▶ _Requirement_:
Pictures are to be left out; otherwise, copy exactly the lines from the line containing "(no. 4 from" through the end of the data.
Records supplied Start Marker
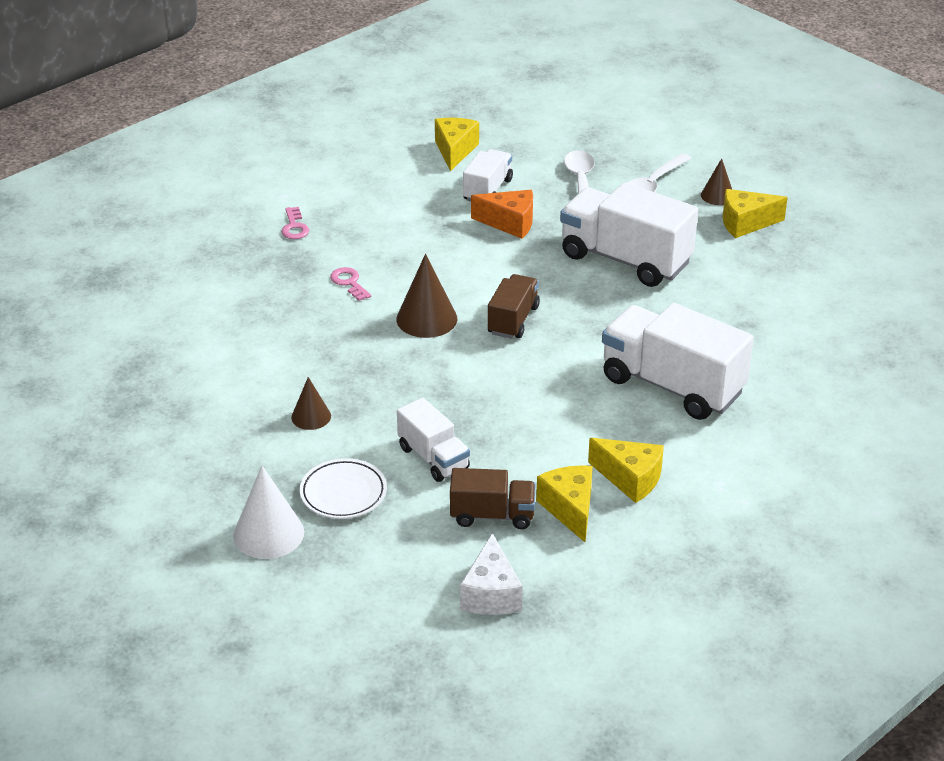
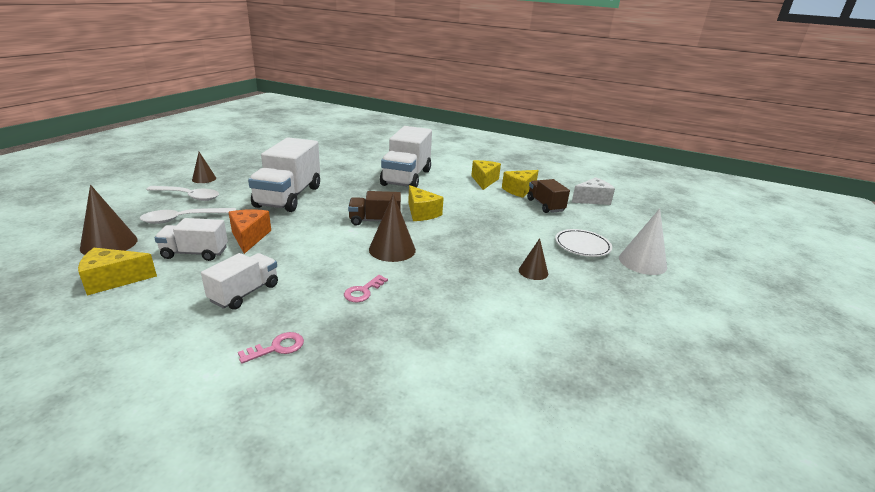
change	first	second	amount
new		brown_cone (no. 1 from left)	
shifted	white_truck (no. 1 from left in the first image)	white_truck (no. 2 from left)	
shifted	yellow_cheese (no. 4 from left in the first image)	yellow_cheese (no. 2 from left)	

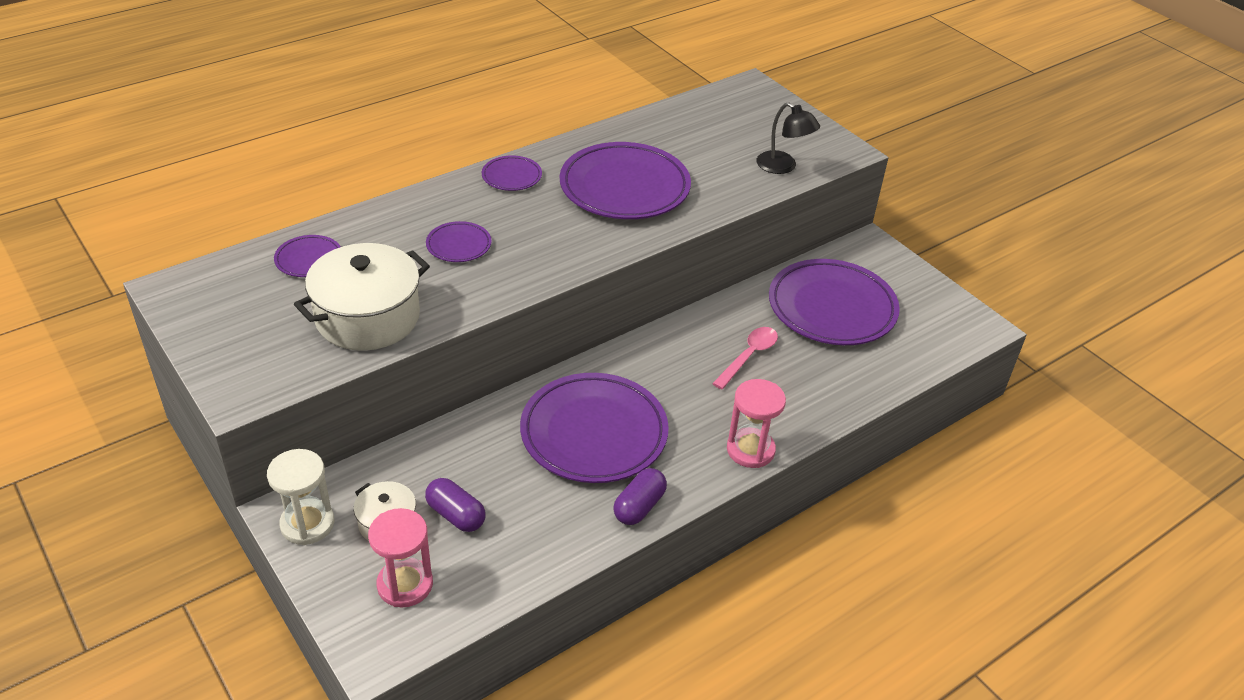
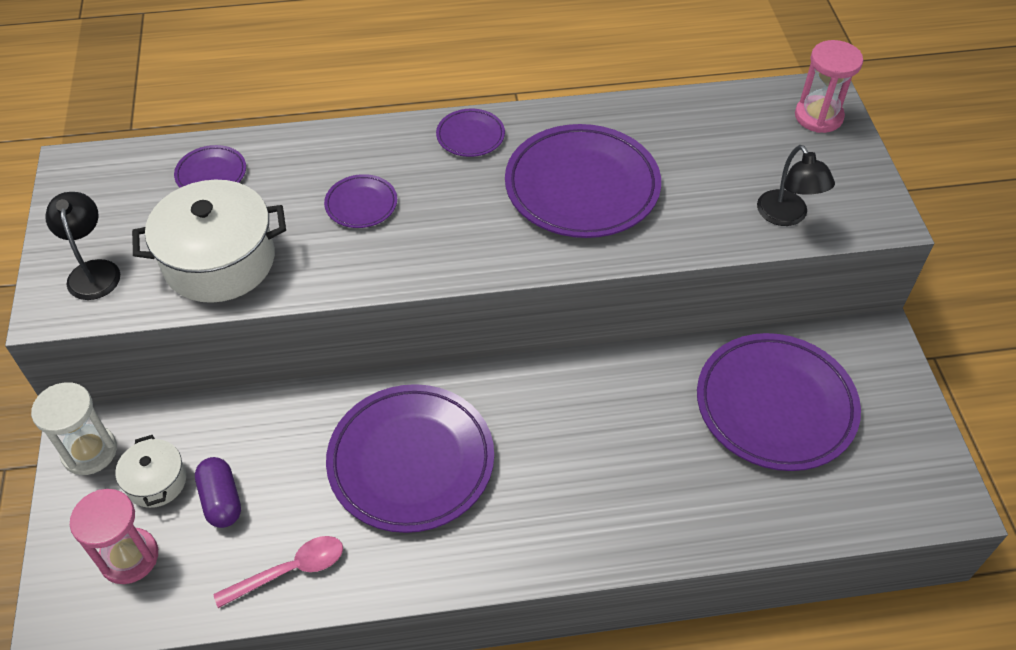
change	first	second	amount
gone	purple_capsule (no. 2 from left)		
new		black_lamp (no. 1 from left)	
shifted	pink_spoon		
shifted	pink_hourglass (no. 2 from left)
Records supplied End Marker
▶ _Written solution_:
shifted	yellow_cheese (no. 4 from left in the first image)	yellow_cheese (no. 2 from left)	

change	first	second	amount
gone	purple_capsule (no. 2 from left)		
new		black_lamp (no. 1 from left)	
shifted	pink_spoon		
shifted	pink_hourglass (no. 2 from left)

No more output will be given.